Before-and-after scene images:

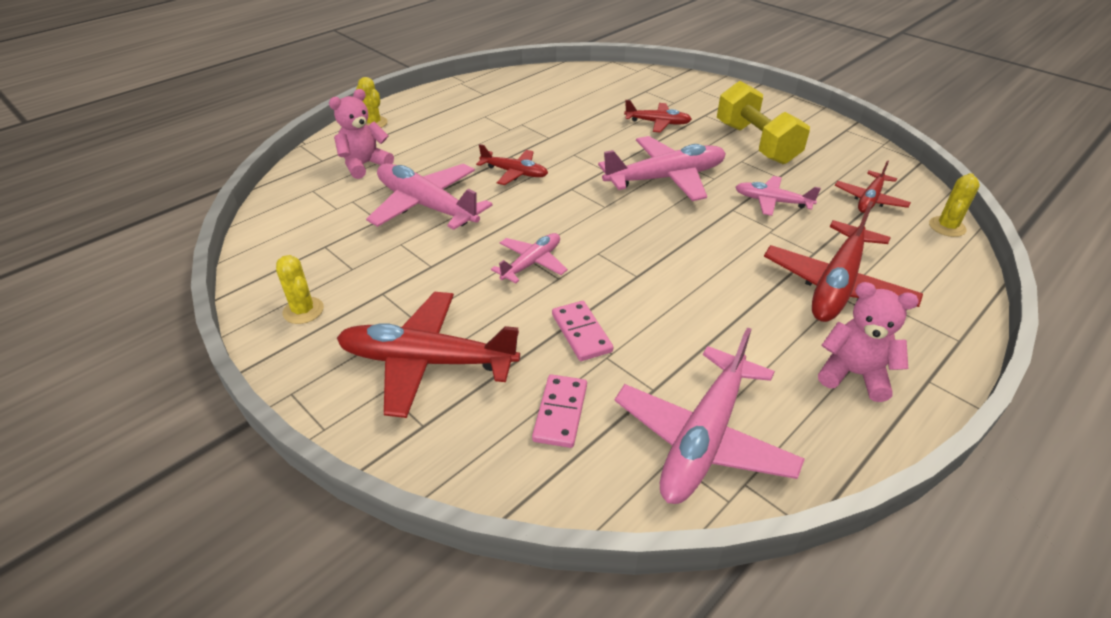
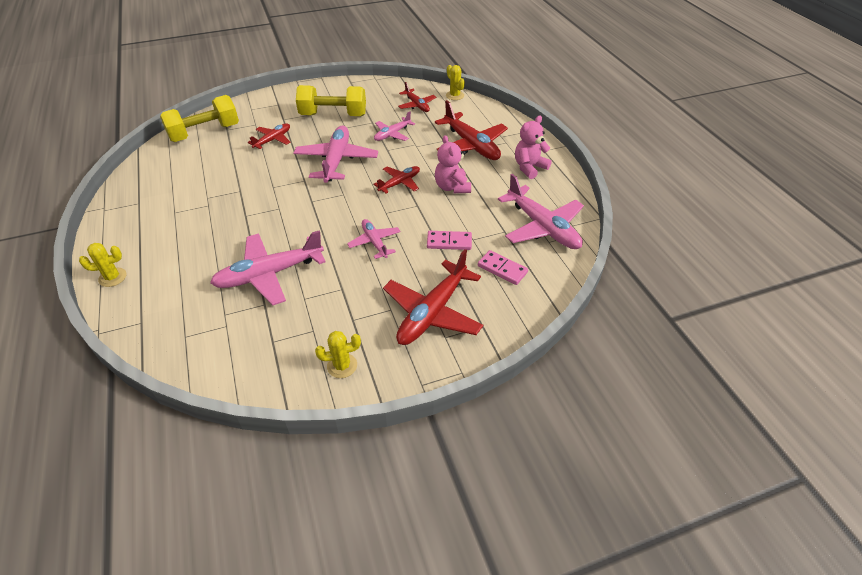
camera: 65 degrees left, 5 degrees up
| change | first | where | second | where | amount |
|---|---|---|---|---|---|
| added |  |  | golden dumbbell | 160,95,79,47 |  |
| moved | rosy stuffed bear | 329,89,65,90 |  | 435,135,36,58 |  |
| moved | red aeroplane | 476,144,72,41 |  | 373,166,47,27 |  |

To do:
In the answer, return exactly the lines from the line containing "golden dumbbell |" to the end of the records above, and no others.

Task solution:
| added |  |  | golden dumbbell | 160,95,79,47 |  |
| moved | rosy stuffed bear | 329,89,65,90 |  | 435,135,36,58 |  |
| moved | red aeroplane | 476,144,72,41 |  | 373,166,47,27 |  |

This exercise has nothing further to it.